Problem |
How many lines of these entries include the string "round"? State the number alone.

Records to use |

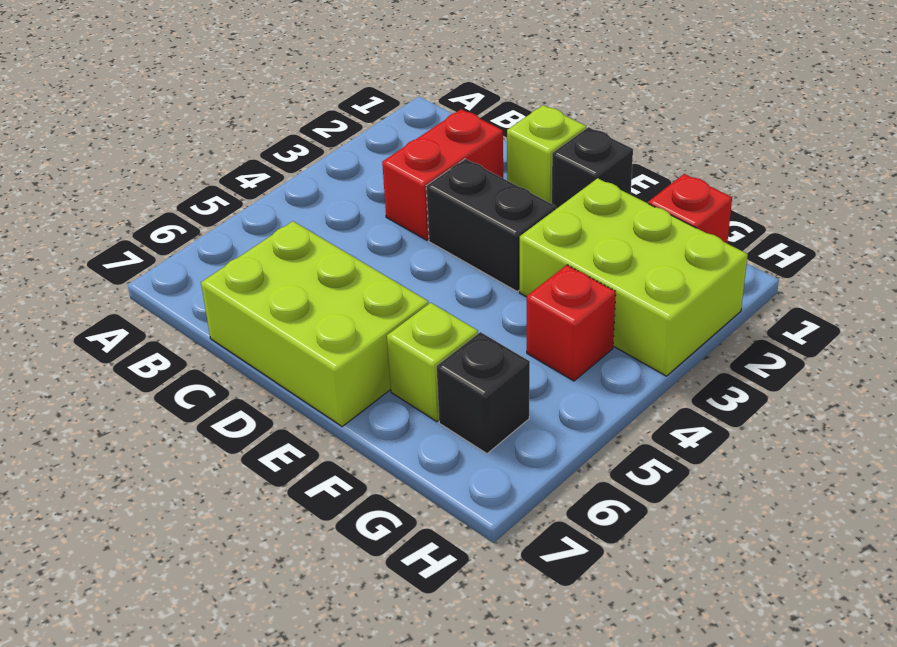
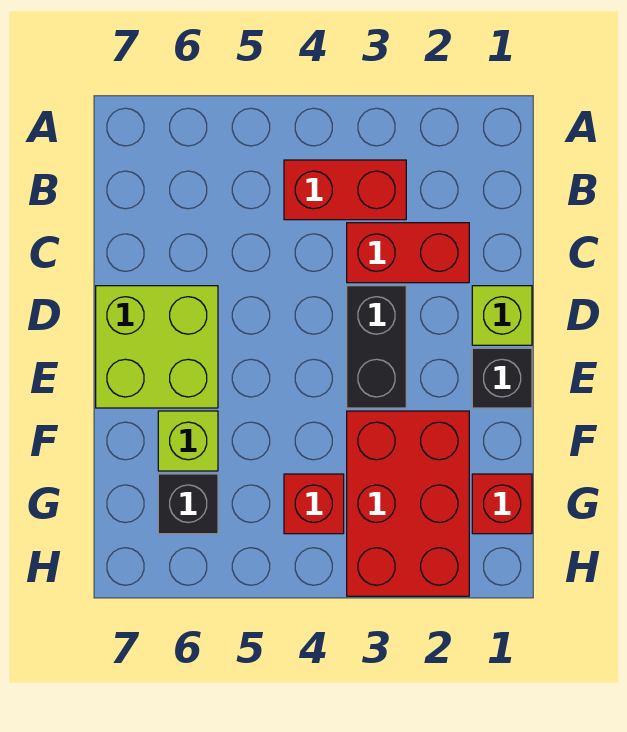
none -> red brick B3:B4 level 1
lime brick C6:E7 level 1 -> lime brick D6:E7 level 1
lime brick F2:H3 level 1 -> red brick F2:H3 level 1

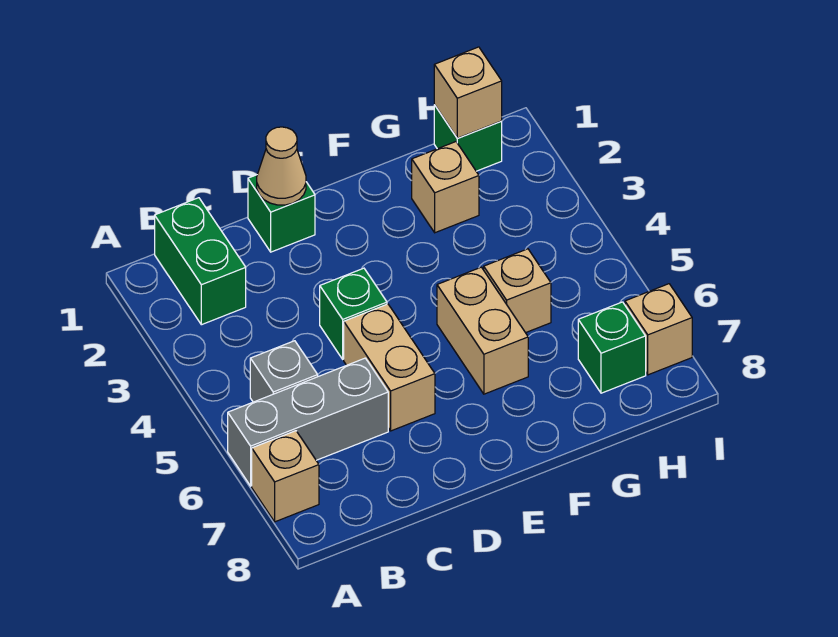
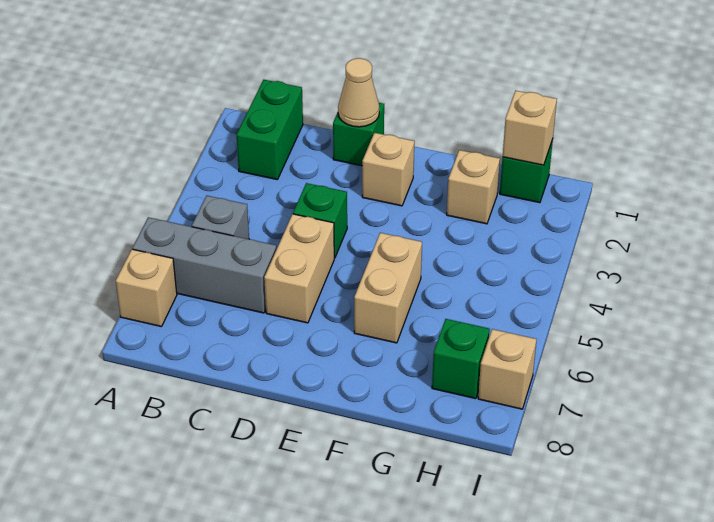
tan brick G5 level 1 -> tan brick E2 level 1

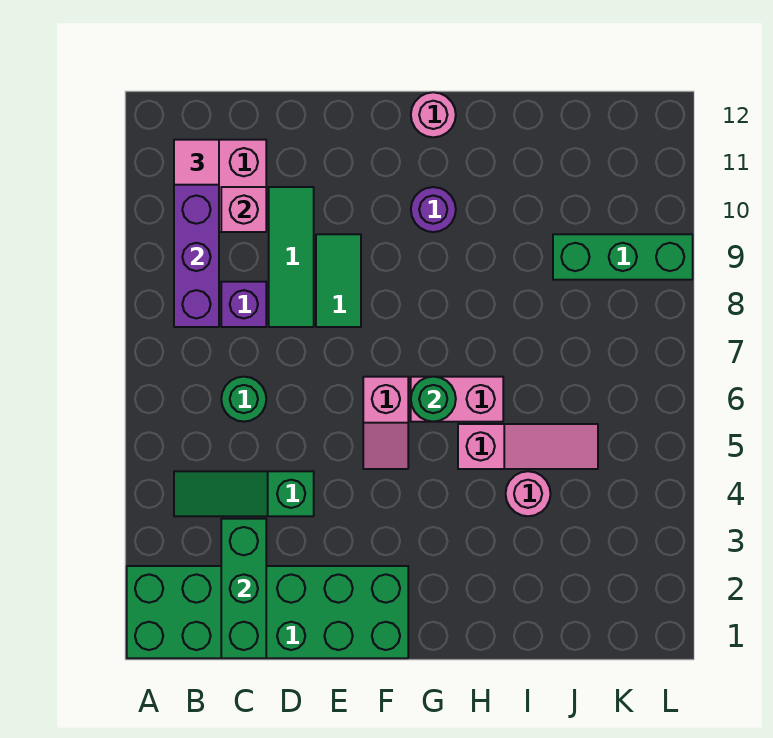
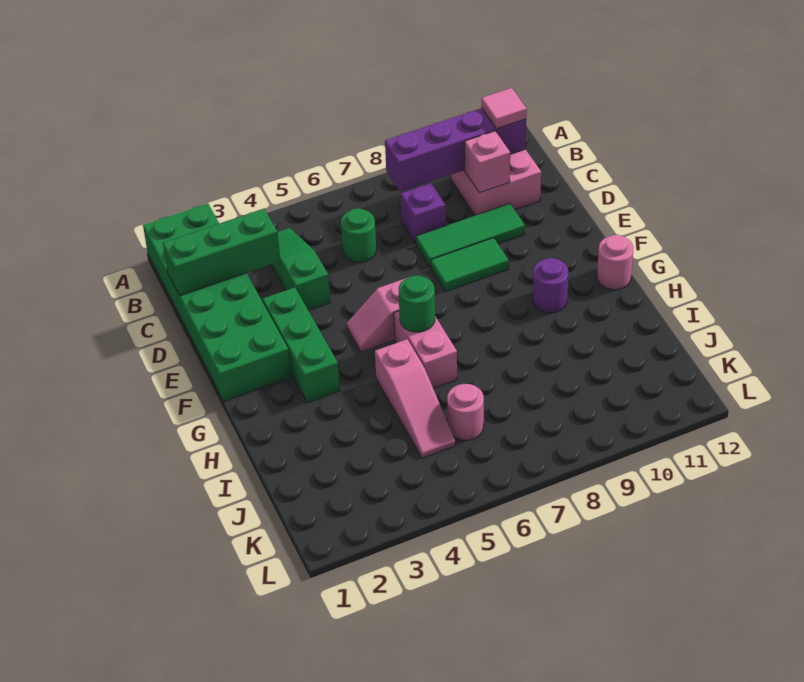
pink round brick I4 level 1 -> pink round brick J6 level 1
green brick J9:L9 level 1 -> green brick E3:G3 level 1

* * *

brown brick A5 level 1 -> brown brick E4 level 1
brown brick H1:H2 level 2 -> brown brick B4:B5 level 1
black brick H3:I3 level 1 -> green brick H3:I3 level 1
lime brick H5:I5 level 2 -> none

==

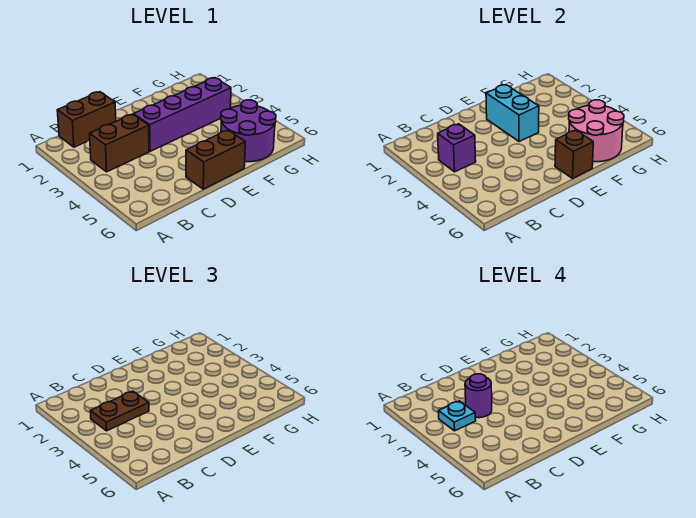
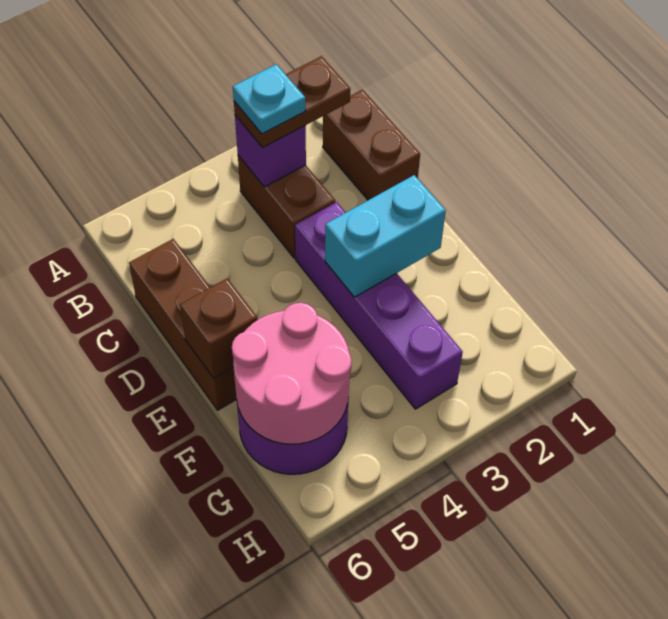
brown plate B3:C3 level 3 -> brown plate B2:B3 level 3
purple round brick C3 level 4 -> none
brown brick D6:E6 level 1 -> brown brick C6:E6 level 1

Answer below |
2